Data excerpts
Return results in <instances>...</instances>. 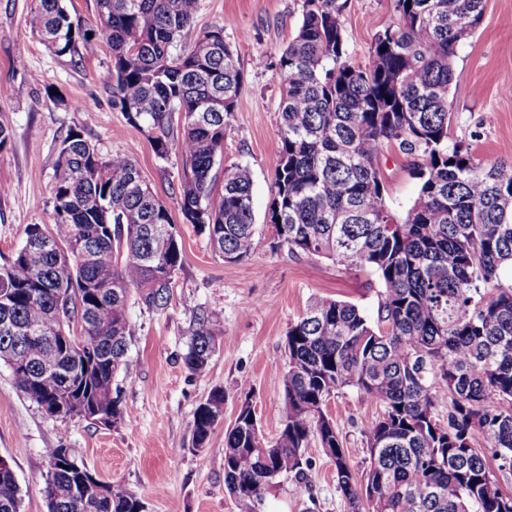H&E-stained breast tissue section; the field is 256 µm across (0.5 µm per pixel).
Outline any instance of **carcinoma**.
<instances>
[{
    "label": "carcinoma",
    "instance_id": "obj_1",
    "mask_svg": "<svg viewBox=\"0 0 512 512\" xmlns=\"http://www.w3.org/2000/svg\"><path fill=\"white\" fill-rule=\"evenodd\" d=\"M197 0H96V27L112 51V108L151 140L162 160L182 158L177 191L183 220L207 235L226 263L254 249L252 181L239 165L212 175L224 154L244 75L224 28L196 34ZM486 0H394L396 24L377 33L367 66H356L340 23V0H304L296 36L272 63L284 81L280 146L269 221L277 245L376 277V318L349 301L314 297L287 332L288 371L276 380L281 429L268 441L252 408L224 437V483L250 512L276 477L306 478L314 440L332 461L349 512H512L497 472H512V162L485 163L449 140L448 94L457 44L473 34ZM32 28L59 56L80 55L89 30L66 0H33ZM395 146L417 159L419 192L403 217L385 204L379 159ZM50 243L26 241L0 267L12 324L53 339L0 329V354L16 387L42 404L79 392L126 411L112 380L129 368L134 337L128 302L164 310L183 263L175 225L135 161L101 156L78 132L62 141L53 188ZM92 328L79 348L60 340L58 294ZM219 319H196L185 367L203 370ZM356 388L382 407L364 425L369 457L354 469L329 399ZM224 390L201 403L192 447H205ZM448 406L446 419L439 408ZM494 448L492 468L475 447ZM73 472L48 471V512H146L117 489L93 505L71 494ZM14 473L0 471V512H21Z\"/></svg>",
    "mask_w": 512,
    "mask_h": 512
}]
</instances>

**TASK BRIEF**
Pull out every line of the records that includes the string "carcinoma".

**THE COMPLETED TASK**
Outline any instance of **carcinoma**.
    "label": "carcinoma",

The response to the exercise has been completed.